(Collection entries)
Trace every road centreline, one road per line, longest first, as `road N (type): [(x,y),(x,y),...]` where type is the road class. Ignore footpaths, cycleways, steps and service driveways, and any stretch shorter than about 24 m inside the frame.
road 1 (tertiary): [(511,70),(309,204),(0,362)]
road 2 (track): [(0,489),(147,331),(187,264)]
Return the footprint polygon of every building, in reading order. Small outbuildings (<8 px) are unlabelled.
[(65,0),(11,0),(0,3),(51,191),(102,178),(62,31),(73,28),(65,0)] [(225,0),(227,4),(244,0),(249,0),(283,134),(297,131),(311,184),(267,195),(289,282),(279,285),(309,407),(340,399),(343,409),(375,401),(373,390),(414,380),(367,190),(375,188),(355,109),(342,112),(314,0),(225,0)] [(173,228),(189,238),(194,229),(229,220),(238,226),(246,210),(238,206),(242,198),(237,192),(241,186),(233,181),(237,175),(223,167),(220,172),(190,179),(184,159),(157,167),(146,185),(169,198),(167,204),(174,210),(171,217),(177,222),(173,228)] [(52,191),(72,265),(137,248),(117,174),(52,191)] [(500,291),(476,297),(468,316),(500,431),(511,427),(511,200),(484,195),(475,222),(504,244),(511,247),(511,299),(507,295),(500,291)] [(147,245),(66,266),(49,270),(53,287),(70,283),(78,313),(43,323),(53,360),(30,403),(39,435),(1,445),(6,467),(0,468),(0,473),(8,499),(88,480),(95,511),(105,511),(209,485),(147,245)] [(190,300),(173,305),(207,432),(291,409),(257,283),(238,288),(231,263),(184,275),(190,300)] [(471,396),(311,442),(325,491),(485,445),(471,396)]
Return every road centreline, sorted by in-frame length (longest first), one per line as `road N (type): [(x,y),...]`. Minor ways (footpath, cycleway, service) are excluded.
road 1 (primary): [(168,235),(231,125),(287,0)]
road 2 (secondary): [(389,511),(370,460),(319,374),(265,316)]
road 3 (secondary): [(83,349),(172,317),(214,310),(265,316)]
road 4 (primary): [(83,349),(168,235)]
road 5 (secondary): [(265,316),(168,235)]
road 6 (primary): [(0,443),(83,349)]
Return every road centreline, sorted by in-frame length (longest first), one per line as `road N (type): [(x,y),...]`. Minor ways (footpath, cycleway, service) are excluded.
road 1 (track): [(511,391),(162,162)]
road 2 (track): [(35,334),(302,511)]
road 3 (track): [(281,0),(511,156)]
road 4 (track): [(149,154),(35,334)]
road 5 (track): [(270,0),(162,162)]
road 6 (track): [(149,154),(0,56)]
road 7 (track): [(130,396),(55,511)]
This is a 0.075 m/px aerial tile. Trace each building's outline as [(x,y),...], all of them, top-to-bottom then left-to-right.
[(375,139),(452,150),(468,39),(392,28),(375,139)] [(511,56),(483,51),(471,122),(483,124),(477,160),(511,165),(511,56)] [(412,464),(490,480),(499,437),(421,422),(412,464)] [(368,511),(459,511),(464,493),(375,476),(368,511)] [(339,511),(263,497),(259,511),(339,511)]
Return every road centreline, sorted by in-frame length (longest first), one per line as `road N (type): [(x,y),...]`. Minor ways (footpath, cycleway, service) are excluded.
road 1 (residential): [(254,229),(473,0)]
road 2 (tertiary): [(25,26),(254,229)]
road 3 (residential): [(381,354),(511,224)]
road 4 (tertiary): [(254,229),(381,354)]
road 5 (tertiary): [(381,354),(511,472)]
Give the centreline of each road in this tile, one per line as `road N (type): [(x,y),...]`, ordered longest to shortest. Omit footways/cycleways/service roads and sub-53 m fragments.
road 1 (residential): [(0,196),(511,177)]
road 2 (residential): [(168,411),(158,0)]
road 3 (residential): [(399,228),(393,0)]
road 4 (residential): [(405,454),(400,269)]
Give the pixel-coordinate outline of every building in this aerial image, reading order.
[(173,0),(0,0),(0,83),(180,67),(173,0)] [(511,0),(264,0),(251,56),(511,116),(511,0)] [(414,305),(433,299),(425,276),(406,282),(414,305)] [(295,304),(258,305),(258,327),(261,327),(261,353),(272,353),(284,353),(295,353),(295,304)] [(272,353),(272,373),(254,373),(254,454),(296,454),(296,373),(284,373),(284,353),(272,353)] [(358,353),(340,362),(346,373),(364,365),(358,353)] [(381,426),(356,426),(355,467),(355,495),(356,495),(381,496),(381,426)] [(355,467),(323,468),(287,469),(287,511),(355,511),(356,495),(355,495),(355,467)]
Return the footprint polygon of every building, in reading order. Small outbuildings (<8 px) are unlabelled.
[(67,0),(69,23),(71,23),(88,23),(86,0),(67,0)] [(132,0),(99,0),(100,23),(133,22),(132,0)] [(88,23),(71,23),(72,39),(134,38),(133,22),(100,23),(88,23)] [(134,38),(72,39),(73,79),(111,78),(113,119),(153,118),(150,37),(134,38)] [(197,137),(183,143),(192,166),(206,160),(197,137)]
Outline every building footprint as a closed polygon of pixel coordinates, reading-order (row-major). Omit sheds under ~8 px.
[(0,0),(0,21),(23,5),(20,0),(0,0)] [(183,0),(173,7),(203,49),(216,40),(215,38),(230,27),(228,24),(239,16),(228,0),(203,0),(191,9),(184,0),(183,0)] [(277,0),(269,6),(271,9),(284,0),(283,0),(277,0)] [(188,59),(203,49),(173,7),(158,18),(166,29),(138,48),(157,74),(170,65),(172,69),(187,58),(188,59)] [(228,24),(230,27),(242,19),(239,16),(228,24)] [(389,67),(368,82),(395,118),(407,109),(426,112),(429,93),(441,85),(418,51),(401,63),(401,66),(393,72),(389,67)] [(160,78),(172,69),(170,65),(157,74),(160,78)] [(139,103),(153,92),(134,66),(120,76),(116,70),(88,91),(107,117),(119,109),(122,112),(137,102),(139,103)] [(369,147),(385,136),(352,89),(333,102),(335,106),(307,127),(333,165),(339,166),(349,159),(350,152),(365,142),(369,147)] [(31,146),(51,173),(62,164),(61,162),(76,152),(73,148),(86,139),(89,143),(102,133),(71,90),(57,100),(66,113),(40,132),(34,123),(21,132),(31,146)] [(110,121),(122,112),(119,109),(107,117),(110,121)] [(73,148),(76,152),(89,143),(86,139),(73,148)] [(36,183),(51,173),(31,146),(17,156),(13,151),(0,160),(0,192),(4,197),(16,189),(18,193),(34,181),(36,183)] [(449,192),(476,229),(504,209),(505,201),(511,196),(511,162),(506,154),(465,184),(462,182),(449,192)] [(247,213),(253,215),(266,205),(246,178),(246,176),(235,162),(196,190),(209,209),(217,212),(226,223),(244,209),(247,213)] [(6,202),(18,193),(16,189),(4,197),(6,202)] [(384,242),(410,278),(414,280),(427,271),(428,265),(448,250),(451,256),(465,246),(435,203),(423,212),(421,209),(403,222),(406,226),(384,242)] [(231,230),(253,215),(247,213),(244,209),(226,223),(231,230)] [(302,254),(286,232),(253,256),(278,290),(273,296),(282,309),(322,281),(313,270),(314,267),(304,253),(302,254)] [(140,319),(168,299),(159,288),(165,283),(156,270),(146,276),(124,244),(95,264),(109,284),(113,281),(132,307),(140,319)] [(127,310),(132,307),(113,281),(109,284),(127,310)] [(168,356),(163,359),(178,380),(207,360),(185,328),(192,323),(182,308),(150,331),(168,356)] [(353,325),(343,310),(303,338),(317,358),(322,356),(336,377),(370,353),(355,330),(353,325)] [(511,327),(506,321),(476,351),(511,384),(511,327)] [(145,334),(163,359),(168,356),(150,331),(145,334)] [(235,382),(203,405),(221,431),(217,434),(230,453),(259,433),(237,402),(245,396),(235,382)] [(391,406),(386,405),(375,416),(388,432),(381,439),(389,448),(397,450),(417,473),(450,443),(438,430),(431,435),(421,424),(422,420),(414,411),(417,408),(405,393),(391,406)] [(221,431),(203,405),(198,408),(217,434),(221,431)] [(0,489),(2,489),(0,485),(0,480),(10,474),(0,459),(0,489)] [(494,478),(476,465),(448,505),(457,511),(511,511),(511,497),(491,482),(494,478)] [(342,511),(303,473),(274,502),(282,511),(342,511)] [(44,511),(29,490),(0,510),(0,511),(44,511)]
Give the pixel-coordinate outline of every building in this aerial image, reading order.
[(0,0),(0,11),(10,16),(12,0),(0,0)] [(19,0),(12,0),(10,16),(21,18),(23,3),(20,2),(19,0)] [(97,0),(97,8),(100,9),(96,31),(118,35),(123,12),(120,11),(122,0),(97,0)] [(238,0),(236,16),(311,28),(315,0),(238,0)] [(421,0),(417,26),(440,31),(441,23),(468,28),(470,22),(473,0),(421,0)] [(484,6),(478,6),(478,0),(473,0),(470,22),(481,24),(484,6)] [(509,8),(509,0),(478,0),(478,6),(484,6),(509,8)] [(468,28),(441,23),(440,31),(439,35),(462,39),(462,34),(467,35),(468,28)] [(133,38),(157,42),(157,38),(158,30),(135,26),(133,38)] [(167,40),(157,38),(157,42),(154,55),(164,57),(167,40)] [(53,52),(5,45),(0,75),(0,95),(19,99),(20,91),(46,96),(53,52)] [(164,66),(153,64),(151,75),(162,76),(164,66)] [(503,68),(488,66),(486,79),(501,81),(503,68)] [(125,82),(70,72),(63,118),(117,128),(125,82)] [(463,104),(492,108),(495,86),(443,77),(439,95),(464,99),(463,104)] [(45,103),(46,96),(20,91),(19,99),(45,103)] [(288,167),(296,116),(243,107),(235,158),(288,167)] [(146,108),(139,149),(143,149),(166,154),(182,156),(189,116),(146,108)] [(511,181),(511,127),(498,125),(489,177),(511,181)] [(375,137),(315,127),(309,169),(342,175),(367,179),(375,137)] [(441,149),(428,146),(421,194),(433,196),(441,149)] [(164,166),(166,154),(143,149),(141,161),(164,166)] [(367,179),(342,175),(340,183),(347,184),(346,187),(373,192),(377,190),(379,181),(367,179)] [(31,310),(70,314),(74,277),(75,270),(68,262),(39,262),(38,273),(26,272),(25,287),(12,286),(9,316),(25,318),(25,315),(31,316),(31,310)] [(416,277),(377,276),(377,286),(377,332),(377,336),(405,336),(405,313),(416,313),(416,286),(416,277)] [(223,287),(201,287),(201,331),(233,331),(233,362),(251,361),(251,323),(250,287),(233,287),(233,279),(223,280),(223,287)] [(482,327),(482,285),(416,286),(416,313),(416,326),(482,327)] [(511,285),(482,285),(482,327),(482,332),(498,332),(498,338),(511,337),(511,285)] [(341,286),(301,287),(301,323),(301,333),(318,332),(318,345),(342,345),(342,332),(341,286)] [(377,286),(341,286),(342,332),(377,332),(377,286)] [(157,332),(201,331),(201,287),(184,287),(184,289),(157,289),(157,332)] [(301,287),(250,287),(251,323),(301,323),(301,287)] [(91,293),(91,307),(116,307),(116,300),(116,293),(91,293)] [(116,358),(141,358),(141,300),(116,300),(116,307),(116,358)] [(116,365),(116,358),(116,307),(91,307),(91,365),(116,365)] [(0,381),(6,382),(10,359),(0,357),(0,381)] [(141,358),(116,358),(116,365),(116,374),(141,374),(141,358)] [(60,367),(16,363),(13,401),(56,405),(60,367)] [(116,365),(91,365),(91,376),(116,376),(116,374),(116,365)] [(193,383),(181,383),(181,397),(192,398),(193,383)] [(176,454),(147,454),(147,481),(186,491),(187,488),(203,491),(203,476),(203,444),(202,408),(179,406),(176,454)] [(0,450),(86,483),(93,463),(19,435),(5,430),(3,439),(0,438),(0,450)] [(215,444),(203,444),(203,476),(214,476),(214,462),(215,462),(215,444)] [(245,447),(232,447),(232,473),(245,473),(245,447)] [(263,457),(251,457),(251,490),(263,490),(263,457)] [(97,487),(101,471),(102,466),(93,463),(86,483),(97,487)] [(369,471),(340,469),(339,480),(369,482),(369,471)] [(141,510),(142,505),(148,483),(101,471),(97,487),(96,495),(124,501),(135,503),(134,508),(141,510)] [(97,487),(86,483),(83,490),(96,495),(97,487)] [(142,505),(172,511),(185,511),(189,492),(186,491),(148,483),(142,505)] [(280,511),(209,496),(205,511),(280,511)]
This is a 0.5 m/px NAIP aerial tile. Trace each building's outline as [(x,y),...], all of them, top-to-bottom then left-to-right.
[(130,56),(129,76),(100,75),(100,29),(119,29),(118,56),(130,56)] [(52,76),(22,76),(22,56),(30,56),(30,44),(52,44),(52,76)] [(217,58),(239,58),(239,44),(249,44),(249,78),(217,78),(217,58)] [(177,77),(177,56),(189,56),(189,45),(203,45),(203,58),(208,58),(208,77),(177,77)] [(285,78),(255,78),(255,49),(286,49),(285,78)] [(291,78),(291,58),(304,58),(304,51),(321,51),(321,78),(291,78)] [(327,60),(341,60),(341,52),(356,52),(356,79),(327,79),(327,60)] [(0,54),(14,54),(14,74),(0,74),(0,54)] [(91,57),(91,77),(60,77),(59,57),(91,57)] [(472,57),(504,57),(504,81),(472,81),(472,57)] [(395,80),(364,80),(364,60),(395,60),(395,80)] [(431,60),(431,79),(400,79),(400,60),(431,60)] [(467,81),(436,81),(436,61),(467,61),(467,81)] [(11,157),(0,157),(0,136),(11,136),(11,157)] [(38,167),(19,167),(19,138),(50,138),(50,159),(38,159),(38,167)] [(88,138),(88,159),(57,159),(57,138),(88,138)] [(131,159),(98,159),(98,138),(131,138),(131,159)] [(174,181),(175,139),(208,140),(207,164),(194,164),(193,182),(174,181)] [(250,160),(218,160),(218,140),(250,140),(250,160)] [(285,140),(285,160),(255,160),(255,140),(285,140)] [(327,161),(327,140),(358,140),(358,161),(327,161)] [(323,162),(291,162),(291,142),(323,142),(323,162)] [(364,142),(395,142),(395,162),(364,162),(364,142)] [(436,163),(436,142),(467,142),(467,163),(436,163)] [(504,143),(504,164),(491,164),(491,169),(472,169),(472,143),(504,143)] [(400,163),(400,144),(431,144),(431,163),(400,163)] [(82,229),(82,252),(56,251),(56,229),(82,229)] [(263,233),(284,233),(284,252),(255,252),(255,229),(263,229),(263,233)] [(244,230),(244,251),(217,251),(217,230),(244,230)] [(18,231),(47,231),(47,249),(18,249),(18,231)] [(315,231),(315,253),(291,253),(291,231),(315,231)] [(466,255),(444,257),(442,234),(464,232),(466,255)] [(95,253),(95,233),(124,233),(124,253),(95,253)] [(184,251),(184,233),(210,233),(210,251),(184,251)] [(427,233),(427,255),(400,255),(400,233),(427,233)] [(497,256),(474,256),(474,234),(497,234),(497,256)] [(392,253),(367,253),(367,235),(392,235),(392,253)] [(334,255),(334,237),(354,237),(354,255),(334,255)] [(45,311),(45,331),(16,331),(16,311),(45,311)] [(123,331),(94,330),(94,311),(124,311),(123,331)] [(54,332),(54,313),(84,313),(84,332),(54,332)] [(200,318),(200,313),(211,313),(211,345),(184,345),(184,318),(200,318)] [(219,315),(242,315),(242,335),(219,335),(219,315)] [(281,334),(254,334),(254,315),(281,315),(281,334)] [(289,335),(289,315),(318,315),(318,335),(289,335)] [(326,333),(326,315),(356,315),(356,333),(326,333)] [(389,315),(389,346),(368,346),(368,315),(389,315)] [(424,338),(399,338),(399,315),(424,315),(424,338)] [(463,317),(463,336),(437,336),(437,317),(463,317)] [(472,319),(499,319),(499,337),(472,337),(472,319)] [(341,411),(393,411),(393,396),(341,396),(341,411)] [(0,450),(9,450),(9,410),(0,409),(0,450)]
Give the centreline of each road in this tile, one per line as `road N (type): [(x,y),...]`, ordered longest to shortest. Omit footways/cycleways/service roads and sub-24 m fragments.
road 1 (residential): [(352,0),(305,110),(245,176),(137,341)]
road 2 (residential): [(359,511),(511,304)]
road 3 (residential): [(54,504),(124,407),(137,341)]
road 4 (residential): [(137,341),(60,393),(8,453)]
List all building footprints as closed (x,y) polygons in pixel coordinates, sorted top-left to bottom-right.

■ **WORK REQUIRED**
Transcribe the data from its opening line through the line containing "road 2 (track): [(0,489),(147,331),(187,264)]", including both of those lines and changing nothing.

■ **FULL ANSWER**
Trace every road centreline, one road per line, longest first, as `road N (type): [(x,y),(x,y),...]` where type is the road class. Ignore footpaths, cycleways, steps and service driveways, and any stretch shorter than about 24 m inside the frame.
road 1 (tertiary): [(511,70),(309,204),(0,362)]
road 2 (track): [(0,489),(147,331),(187,264)]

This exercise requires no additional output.